Start of MATERIAL PROVIDED

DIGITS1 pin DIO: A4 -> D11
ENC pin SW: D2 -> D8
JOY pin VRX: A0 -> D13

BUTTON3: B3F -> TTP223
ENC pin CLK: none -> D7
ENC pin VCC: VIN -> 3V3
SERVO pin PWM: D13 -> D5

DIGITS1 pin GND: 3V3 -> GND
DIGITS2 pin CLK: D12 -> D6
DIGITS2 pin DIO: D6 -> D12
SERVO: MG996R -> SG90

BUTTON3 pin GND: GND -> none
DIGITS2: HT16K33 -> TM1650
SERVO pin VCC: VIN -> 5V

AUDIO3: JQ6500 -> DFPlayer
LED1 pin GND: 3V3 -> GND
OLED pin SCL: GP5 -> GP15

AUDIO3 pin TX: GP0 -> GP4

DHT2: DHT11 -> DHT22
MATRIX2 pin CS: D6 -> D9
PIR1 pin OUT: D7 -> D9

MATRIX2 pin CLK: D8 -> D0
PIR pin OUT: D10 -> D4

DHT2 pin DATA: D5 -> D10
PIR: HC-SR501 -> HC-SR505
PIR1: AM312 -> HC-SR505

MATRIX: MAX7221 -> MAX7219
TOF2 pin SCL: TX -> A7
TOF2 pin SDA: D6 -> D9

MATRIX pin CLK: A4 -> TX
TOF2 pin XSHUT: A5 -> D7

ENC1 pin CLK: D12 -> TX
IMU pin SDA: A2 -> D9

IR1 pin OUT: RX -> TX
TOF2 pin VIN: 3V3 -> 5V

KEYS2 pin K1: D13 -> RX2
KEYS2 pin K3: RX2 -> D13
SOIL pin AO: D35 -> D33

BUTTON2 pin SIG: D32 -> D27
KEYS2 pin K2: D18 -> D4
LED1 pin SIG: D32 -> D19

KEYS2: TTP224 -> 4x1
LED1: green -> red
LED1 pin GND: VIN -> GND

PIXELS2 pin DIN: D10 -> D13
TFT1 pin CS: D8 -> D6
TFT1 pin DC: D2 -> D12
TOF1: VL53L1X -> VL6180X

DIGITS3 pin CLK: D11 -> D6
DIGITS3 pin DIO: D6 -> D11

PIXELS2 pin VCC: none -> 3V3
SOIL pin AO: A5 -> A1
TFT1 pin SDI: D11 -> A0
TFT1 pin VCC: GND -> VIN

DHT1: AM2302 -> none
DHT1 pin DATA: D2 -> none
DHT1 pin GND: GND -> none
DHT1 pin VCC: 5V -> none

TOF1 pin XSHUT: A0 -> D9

End of MATERIAL PROVIDED

ASSIGNMENT | Copy, without any change, the run of lines from the one with "TOF2 pin SDA: D6 -> D9" through the end of the entries above.

ANSWER AREA |
TOF2 pin SDA: D6 -> D9

MATRIX pin CLK: A4 -> TX
TOF2 pin XSHUT: A5 -> D7

ENC1 pin CLK: D12 -> TX
IMU pin SDA: A2 -> D9

IR1 pin OUT: RX -> TX
TOF2 pin VIN: 3V3 -> 5V

KEYS2 pin K1: D13 -> RX2
KEYS2 pin K3: RX2 -> D13
SOIL pin AO: D35 -> D33

BUTTON2 pin SIG: D32 -> D27
KEYS2 pin K2: D18 -> D4
LED1 pin SIG: D32 -> D19

KEYS2: TTP224 -> 4x1
LED1: green -> red
LED1 pin GND: VIN -> GND

PIXELS2 pin DIN: D10 -> D13
TFT1 pin CS: D8 -> D6
TFT1 pin DC: D2 -> D12
TOF1: VL53L1X -> VL6180X

DIGITS3 pin CLK: D11 -> D6
DIGITS3 pin DIO: D6 -> D11

PIXELS2 pin VCC: none -> 3V3
SOIL pin AO: A5 -> A1
TFT1 pin SDI: D11 -> A0
TFT1 pin VCC: GND -> VIN

DHT1: AM2302 -> none
DHT1 pin DATA: D2 -> none
DHT1 pin GND: GND -> none
DHT1 pin VCC: 5V -> none

TOF1 pin XSHUT: A0 -> D9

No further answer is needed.